*What the task asks:* Where a line of the data below has the string "moved", copy that line.

Scene image comparisons
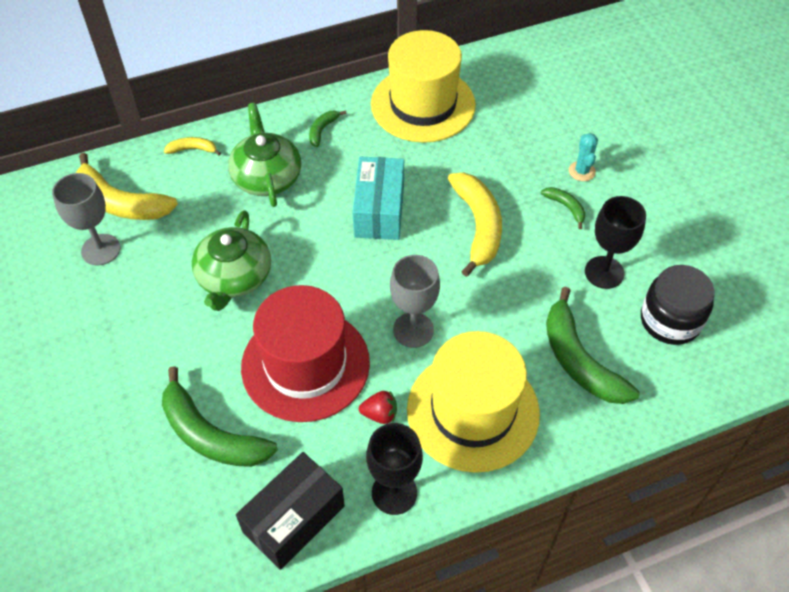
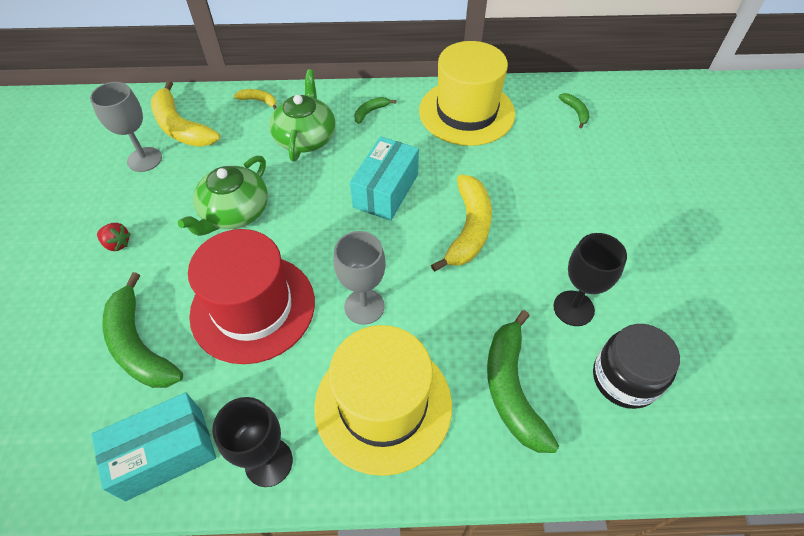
camera: 20 degrees right, 0 degrees up
black box [236,452,345,570] -> turquoise box [91,393,216,501]
red strawberry [359,391,397,424] -> red strawberry moved to [97,223,131,251]
green banana [541,187,585,229] -> green banana moved to [559,93,589,128]
turquoise cactus [569,133,598,181] -> none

*Answer box:*
red strawberry [359,391,397,424] -> red strawberry moved to [97,223,131,251]
green banana [541,187,585,229] -> green banana moved to [559,93,589,128]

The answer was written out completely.